__Exercise aim__: Leave out every line before the one containing "D3: schottky (A", and repeat the rest of the material below exactly, that line included.

# # #

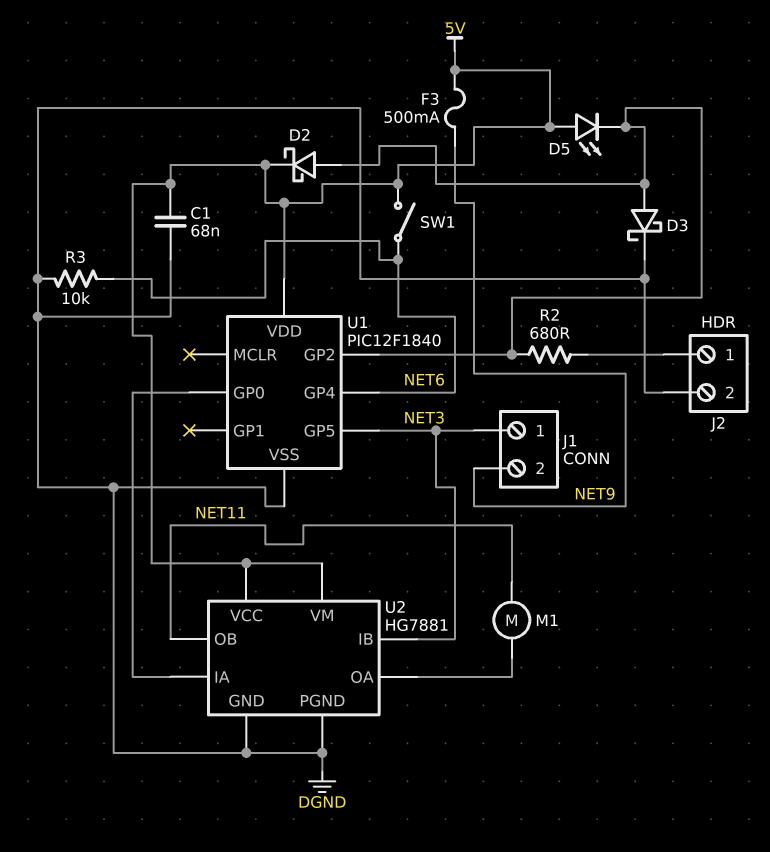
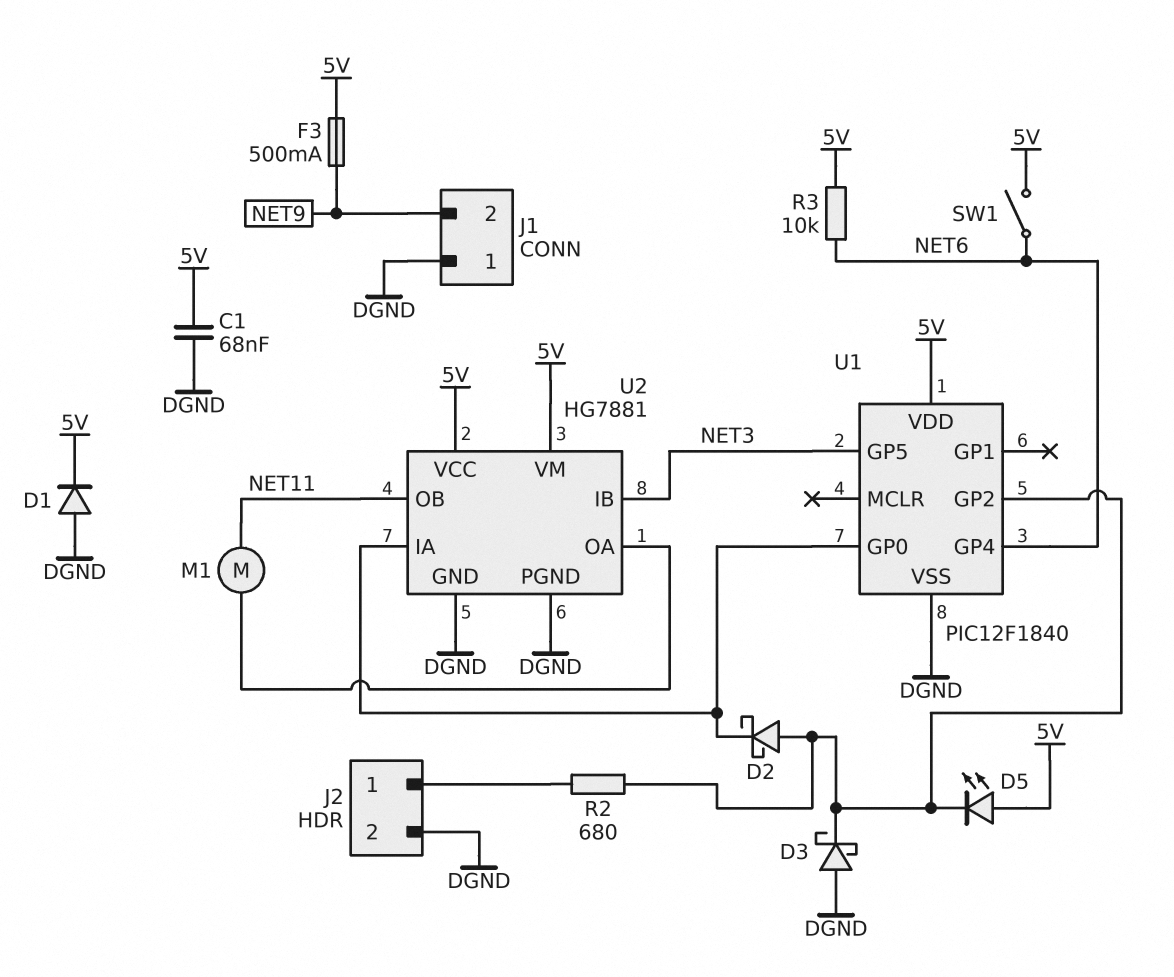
D1: none -> diode (A DGND, K 5V)
D2: schottky (A U1/GP2, K 5V) -> schottky (A U1/GP2, K U1/GP0)
D3: schottky (A U1/GP2, K DGND) -> schottky (A DGND, K U1/GP2)
J1 pin 1: NET3 -> DGND
R3: 10k (DGND, NET6) -> 10k (5V, NET6)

# # #

__Exercise answer__:
D3: schottky (A U1/GP2, K DGND) -> schottky (A DGND, K U1/GP2)
J1 pin 1: NET3 -> DGND
R3: 10k (DGND, NET6) -> 10k (5V, NET6)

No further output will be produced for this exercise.